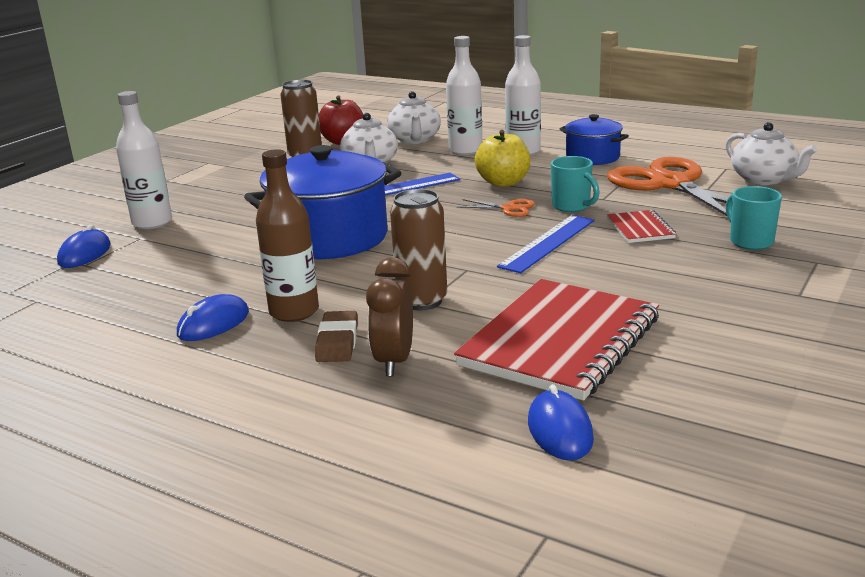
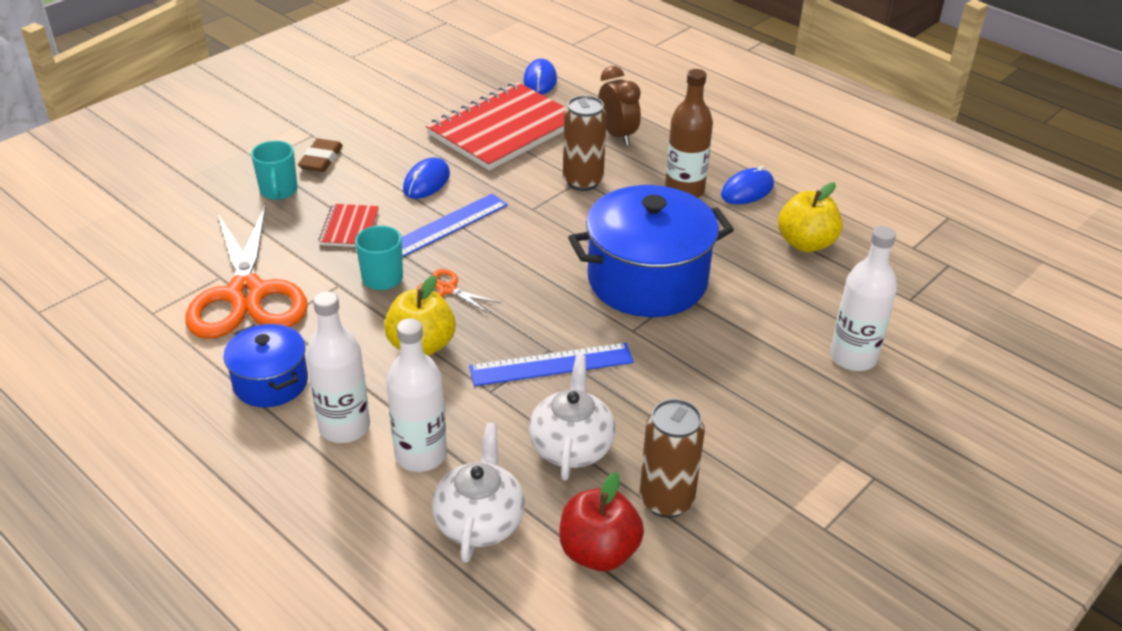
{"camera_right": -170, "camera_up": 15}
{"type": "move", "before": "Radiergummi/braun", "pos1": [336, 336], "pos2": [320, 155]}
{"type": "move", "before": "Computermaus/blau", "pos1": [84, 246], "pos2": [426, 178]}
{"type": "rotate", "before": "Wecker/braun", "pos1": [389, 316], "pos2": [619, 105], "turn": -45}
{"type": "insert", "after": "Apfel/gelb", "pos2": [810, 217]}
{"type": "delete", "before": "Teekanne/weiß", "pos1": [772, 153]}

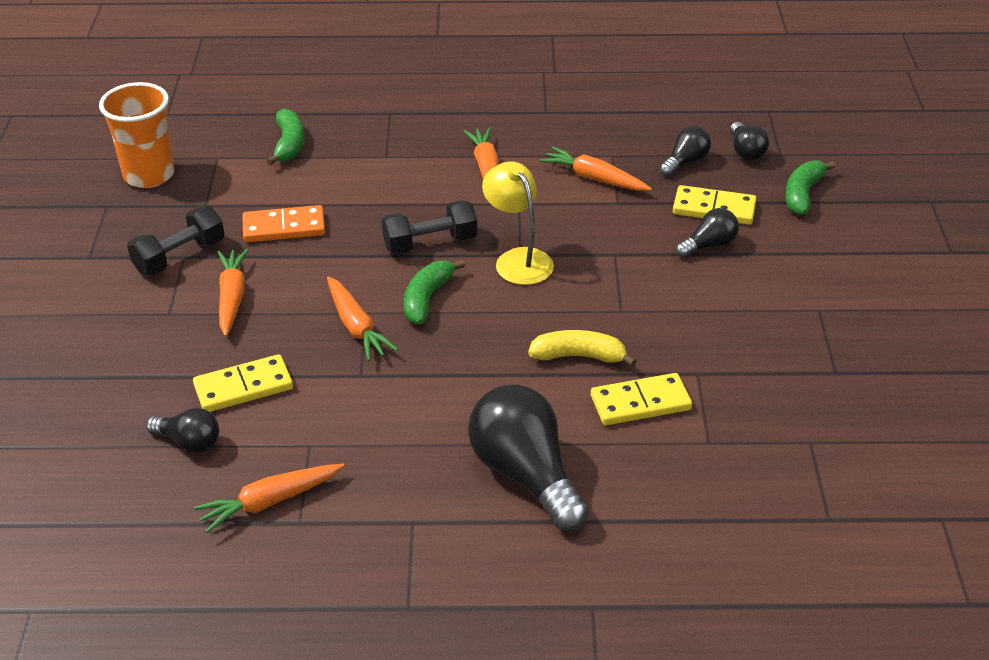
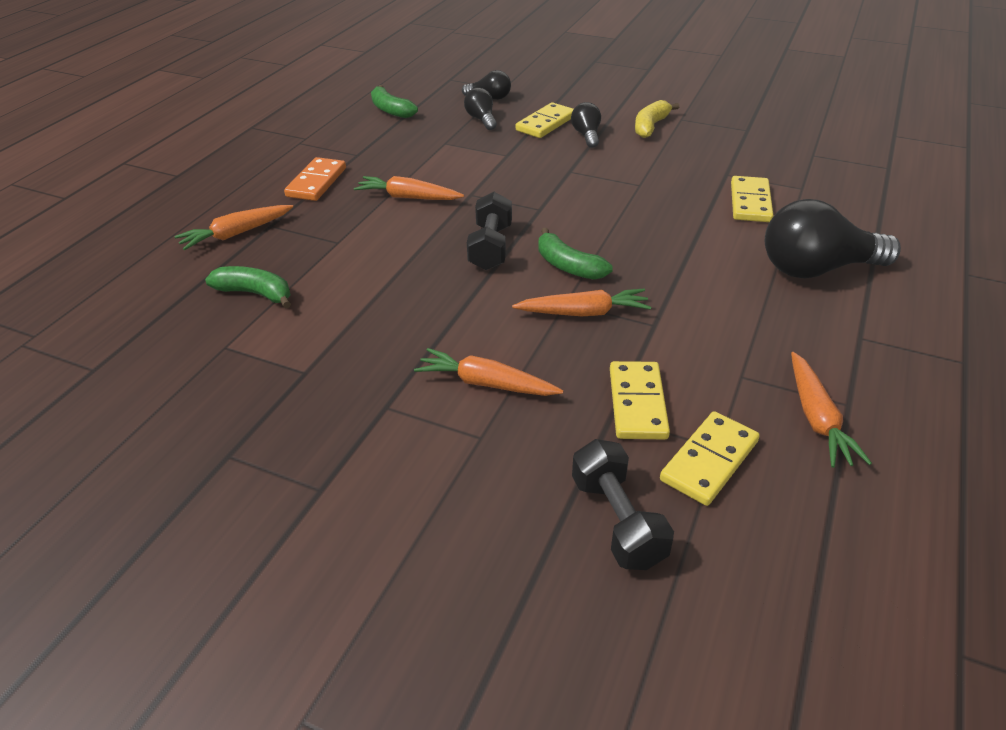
{"camera_right": -65, "camera_up": 0}
{"type": "move", "before": "Karotte/orange", "pos1": [596, 169], "pos2": [233, 228]}
{"type": "move", "before": "Dominostein/orange", "pos1": [283, 223], "pos2": [315, 179]}
{"type": "move", "before": "Banane/grün", "pos1": [810, 188], "pos2": [394, 101]}
{"type": "move", "before": "Hantel/schwarz", "pos1": [176, 240], "pos2": [623, 504]}
{"type": "move", "before": "Banane/gelb", "pos1": [582, 348], "pos2": [657, 119]}
{"type": "replace", "before": "Glühbirne/schwarz", "after": "Dominostein/gelb", "pos1": [182, 430], "pos2": [710, 458]}
{"type": "delete", "before": "Becher/orange", "pos1": [136, 135]}
{"type": "delete", "before": "Lampe/gelb", "pos1": [518, 223]}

Task statement:
From the first line to the last, set down the records exactly, leaving out images.

Task output:
{"camera_right": -170, "camera_up": 15}
{"type": "move", "before": "Radiergummi/braun", "pos1": [336, 336], "pos2": [320, 155]}
{"type": "move", "before": "Computermaus/blau", "pos1": [84, 246], "pos2": [426, 178]}
{"type": "rotate", "before": "Wecker/braun", "pos1": [389, 316], "pos2": [619, 105], "turn": -45}
{"type": "insert", "after": "Apfel/gelb", "pos2": [810, 217]}
{"type": "delete", "before": "Teekanne/weiß", "pos1": [772, 153]}

{"camera_right": -65, "camera_up": 0}
{"type": "move", "before": "Karotte/orange", "pos1": [596, 169], "pos2": [233, 228]}
{"type": "move", "before": "Dominostein/orange", "pos1": [283, 223], "pos2": [315, 179]}
{"type": "move", "before": "Banane/grün", "pos1": [810, 188], "pos2": [394, 101]}
{"type": "move", "before": "Hantel/schwarz", "pos1": [176, 240], "pos2": [623, 504]}
{"type": "move", "before": "Banane/gelb", "pos1": [582, 348], "pos2": [657, 119]}
{"type": "replace", "before": "Glühbirne/schwarz", "after": "Dominostein/gelb", "pos1": [182, 430], "pos2": [710, 458]}
{"type": "delete", "before": "Becher/orange", "pos1": [136, 135]}
{"type": "delete", "before": "Lampe/gelb", "pos1": [518, 223]}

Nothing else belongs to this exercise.